Drop the pictures, then extract the listing word for word.

Top of Data records

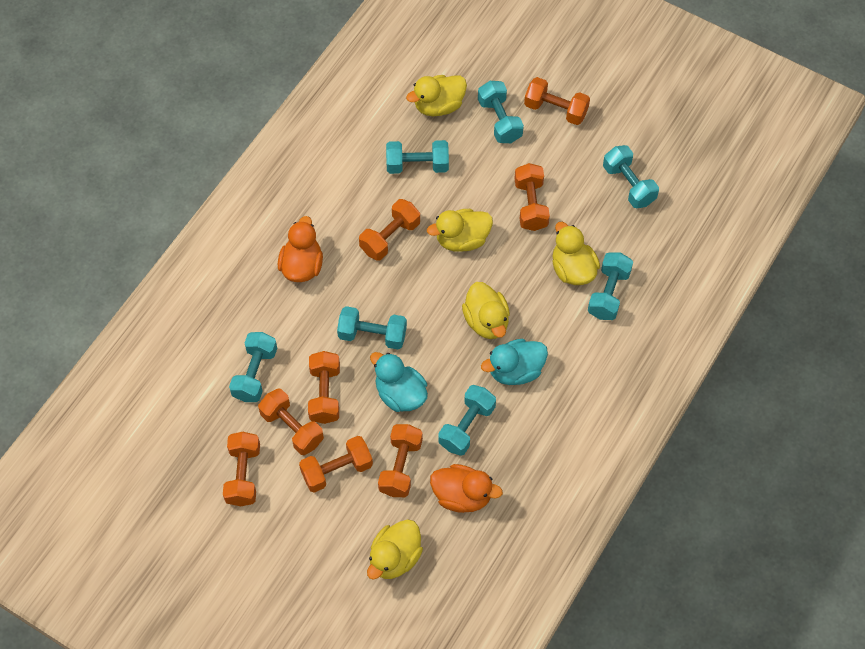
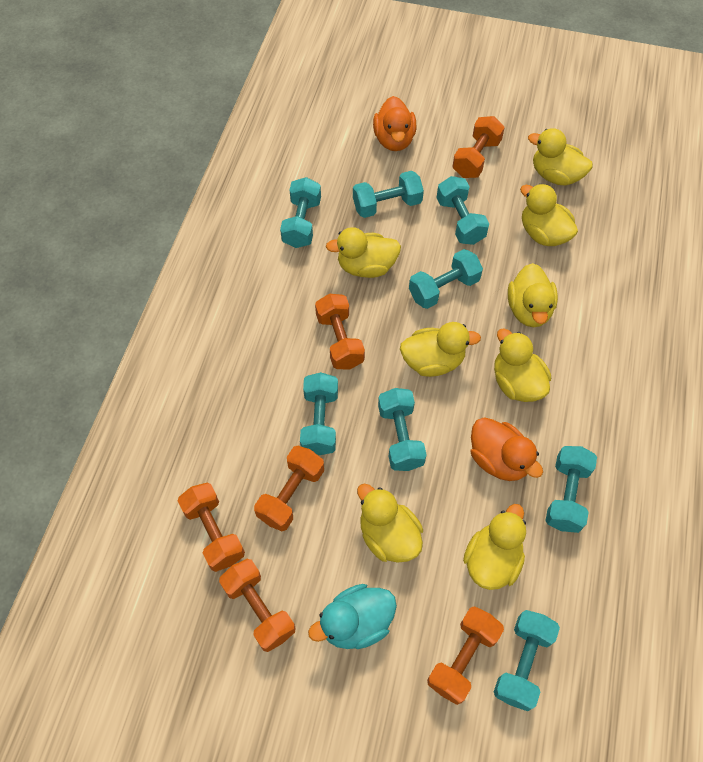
orange dumbbell: 8 -> 6
turquoise duck: 2 -> 1
turquoise dumbbell: 7 -> 8
yellow duck: 5 -> 8

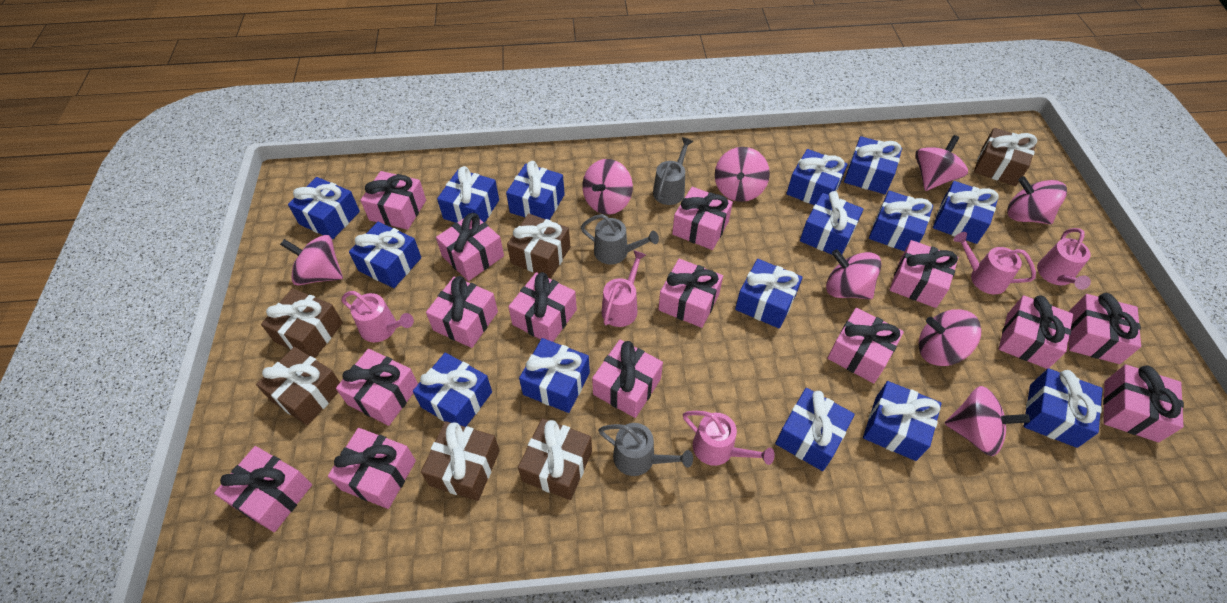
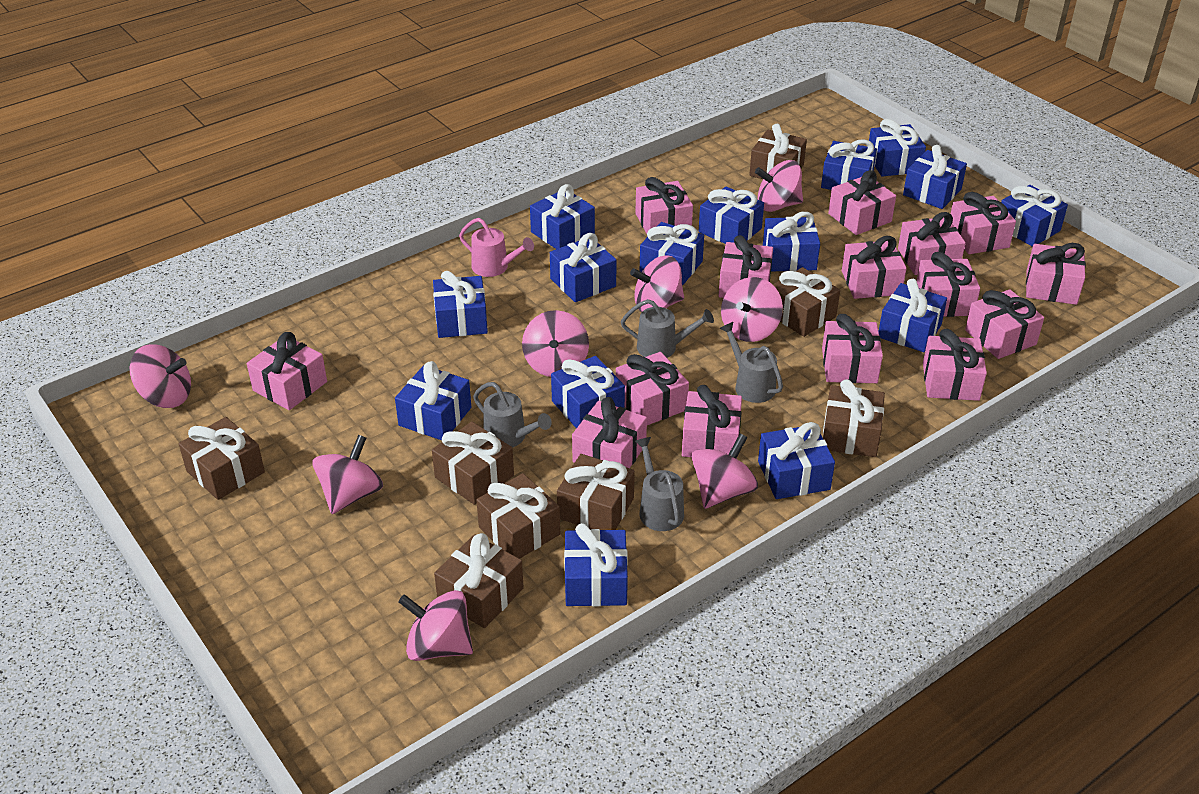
brown gift: 6 -> 8
grey watering can: 3 -> 4
pink watering can: 5 -> 1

Bottom of Data records

Problem solution -
orange dumbbell: 8 -> 6
turquoise duck: 2 -> 1
turquoise dumbbell: 7 -> 8
yellow duck: 5 -> 8

brown gift: 6 -> 8
grey watering can: 3 -> 4
pink watering can: 5 -> 1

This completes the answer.